━━━━━ Task input ━━━━━
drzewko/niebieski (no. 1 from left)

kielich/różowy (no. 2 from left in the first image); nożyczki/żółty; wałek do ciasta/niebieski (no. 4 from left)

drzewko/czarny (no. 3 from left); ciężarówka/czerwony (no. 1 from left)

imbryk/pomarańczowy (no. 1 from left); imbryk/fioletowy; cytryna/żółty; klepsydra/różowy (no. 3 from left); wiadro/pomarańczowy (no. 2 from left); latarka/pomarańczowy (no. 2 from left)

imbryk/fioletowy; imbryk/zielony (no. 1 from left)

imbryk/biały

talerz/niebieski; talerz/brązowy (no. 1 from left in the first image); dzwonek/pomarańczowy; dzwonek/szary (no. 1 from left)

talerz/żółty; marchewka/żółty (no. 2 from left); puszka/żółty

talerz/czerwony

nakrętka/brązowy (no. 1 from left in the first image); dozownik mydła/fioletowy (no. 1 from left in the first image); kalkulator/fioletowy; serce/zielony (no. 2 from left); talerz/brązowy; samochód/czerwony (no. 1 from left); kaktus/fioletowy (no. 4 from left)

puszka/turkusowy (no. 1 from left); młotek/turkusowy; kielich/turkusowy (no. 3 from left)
━━━━━
Each line of the listing above that contains the word "fioletowy" is to be copied.

imbryk/pomarańczowy (no. 1 from left); imbryk/fioletowy; cytryna/żółty; klepsydra/różowy (no. 3 from left); wiadro/pomarańczowy (no. 2 from left); latarka/pomarańczowy (no. 2 from left)
imbryk/fioletowy; imbryk/zielony (no. 1 from left)
nakrętka/brązowy (no. 1 from left in the first image); dozownik mydła/fioletowy (no. 1 from left in the first image); kalkulator/fioletowy; serce/zielony (no. 2 from left); talerz/brązowy; samochód/czerwony (no. 1 from left); kaktus/fioletowy (no. 4 from left)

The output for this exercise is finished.